What you need to do: Reproduce the records below exactly, but leave their pictures out of the copy.
======== Data to examine ========
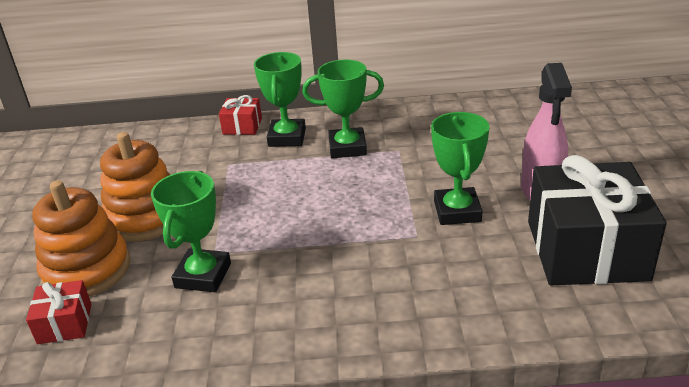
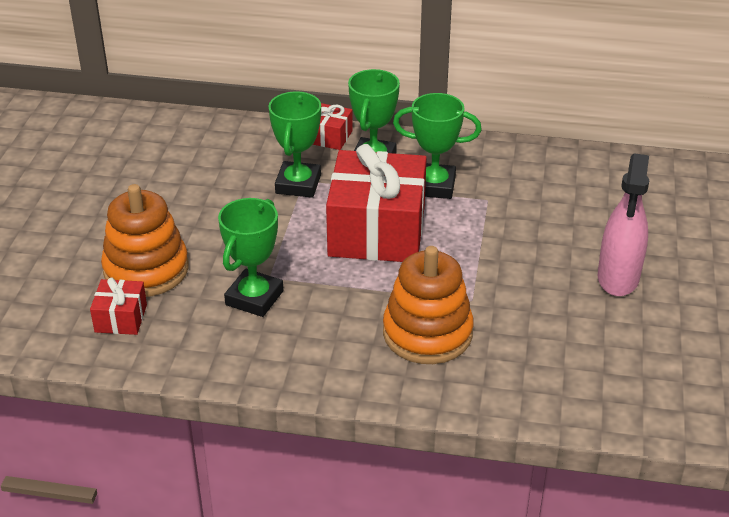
camera: 10 degrees right, 5 degrees up
(145, 217) = (209, 225): orange stacking toy -> orange stacking toy (427, 333)
(307, 193) = (377, 231): none -> red gift
(457, 211) = (522, 282): green trophy -> green trophy (298, 184)
(586, 250) = (634, 348): black gift -> none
========
Response box:
camera: 10 degrees right, 5 degrees up
(145, 217) = (209, 225): orange stacking toy -> orange stacking toy (427, 333)
(307, 193) = (377, 231): none -> red gift
(457, 211) = (522, 282): green trophy -> green trophy (298, 184)
(586, 250) = (634, 348): black gift -> none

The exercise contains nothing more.